Extract every row below that contains the string "rectangle", treating uppercase and lowercase as different.

- - -

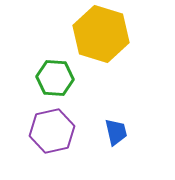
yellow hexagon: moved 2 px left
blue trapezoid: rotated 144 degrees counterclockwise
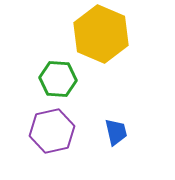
yellow hexagon: rotated 6 degrees clockwise
green hexagon: moved 3 px right, 1 px down
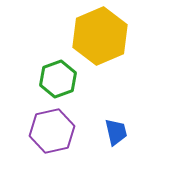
yellow hexagon: moved 1 px left, 2 px down; rotated 14 degrees clockwise
green hexagon: rotated 24 degrees counterclockwise
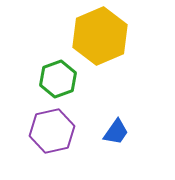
blue trapezoid: rotated 48 degrees clockwise
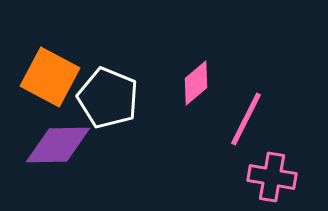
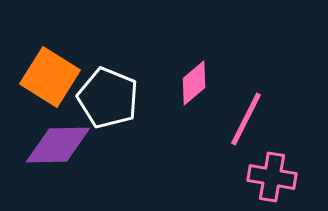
orange square: rotated 4 degrees clockwise
pink diamond: moved 2 px left
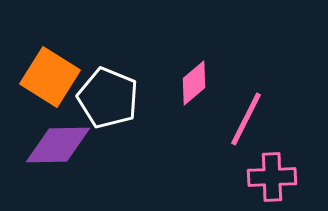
pink cross: rotated 12 degrees counterclockwise
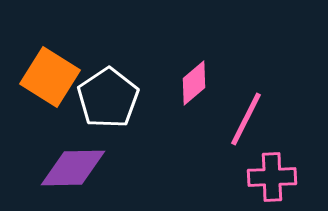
white pentagon: rotated 16 degrees clockwise
purple diamond: moved 15 px right, 23 px down
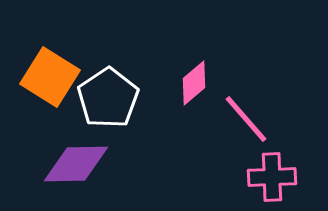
pink line: rotated 68 degrees counterclockwise
purple diamond: moved 3 px right, 4 px up
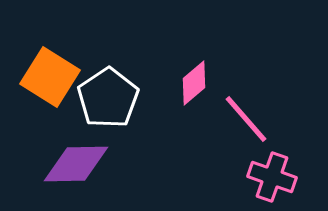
pink cross: rotated 21 degrees clockwise
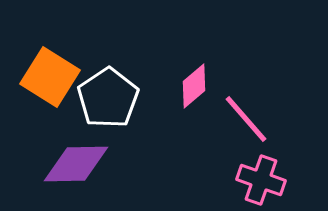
pink diamond: moved 3 px down
pink cross: moved 11 px left, 3 px down
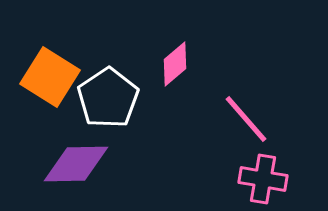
pink diamond: moved 19 px left, 22 px up
pink cross: moved 2 px right, 1 px up; rotated 9 degrees counterclockwise
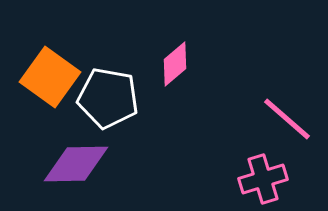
orange square: rotated 4 degrees clockwise
white pentagon: rotated 28 degrees counterclockwise
pink line: moved 41 px right; rotated 8 degrees counterclockwise
pink cross: rotated 27 degrees counterclockwise
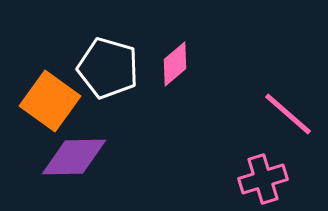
orange square: moved 24 px down
white pentagon: moved 30 px up; rotated 6 degrees clockwise
pink line: moved 1 px right, 5 px up
purple diamond: moved 2 px left, 7 px up
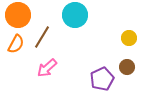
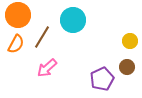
cyan circle: moved 2 px left, 5 px down
yellow circle: moved 1 px right, 3 px down
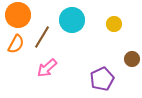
cyan circle: moved 1 px left
yellow circle: moved 16 px left, 17 px up
brown circle: moved 5 px right, 8 px up
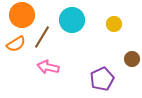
orange circle: moved 4 px right
orange semicircle: rotated 30 degrees clockwise
pink arrow: moved 1 px right, 1 px up; rotated 55 degrees clockwise
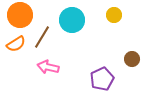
orange circle: moved 2 px left
yellow circle: moved 9 px up
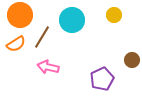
brown circle: moved 1 px down
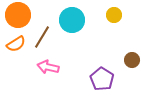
orange circle: moved 2 px left
purple pentagon: rotated 15 degrees counterclockwise
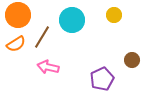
purple pentagon: rotated 15 degrees clockwise
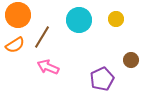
yellow circle: moved 2 px right, 4 px down
cyan circle: moved 7 px right
orange semicircle: moved 1 px left, 1 px down
brown circle: moved 1 px left
pink arrow: rotated 10 degrees clockwise
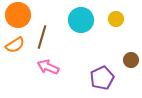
cyan circle: moved 2 px right
brown line: rotated 15 degrees counterclockwise
purple pentagon: moved 1 px up
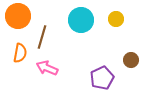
orange circle: moved 1 px down
orange semicircle: moved 5 px right, 8 px down; rotated 48 degrees counterclockwise
pink arrow: moved 1 px left, 1 px down
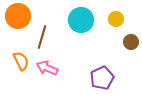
orange semicircle: moved 1 px right, 8 px down; rotated 36 degrees counterclockwise
brown circle: moved 18 px up
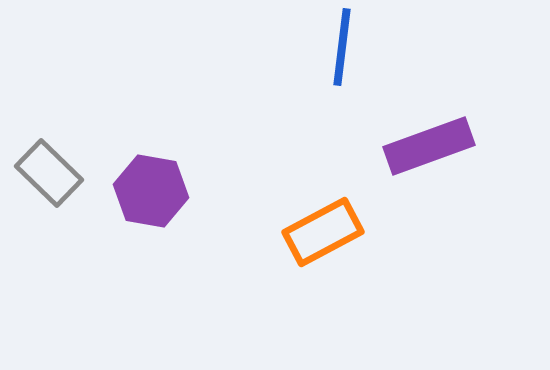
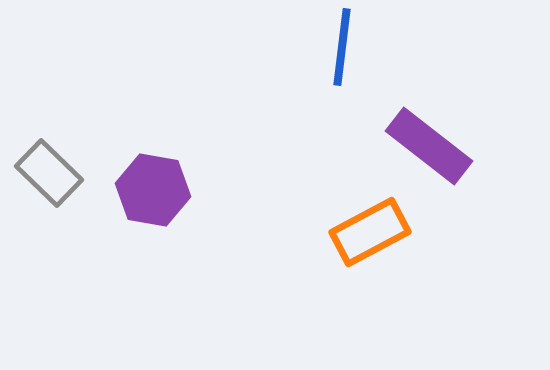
purple rectangle: rotated 58 degrees clockwise
purple hexagon: moved 2 px right, 1 px up
orange rectangle: moved 47 px right
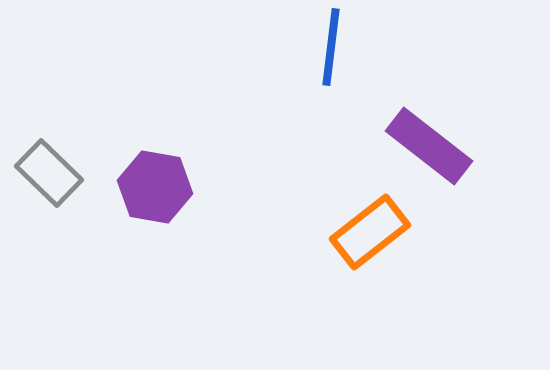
blue line: moved 11 px left
purple hexagon: moved 2 px right, 3 px up
orange rectangle: rotated 10 degrees counterclockwise
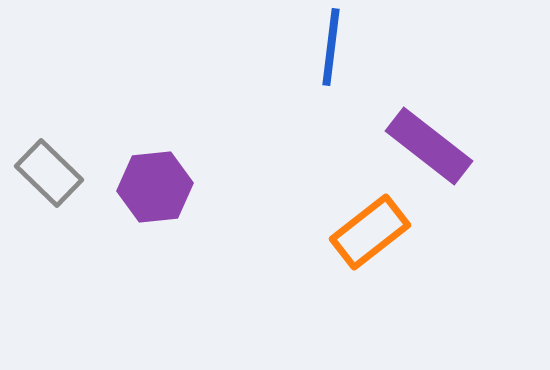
purple hexagon: rotated 16 degrees counterclockwise
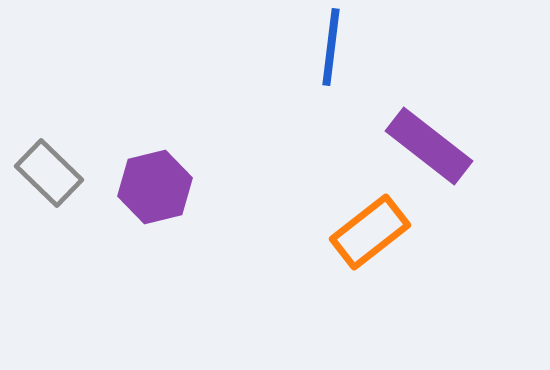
purple hexagon: rotated 8 degrees counterclockwise
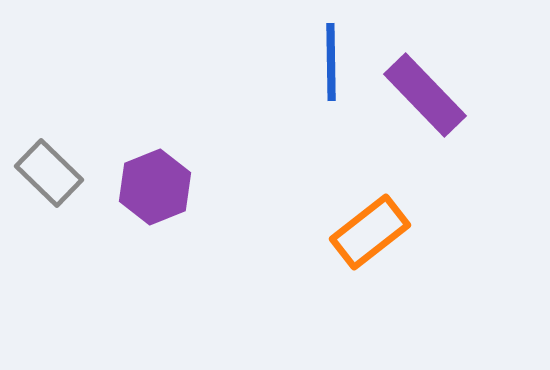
blue line: moved 15 px down; rotated 8 degrees counterclockwise
purple rectangle: moved 4 px left, 51 px up; rotated 8 degrees clockwise
purple hexagon: rotated 8 degrees counterclockwise
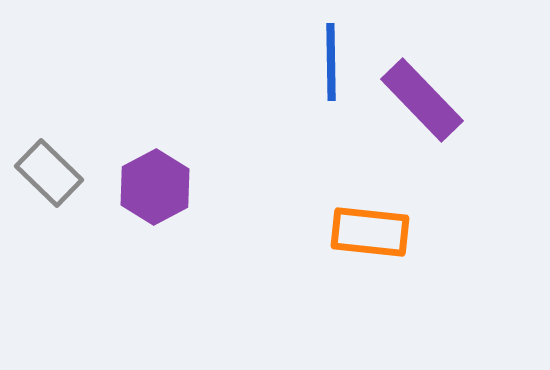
purple rectangle: moved 3 px left, 5 px down
purple hexagon: rotated 6 degrees counterclockwise
orange rectangle: rotated 44 degrees clockwise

- - -

Result ::
purple rectangle: rotated 58 degrees clockwise
orange rectangle: moved 47 px right
orange rectangle: rotated 10 degrees counterclockwise
purple rectangle: moved 4 px left, 51 px up; rotated 8 degrees clockwise
purple rectangle: moved 3 px left, 5 px down
orange rectangle: rotated 44 degrees clockwise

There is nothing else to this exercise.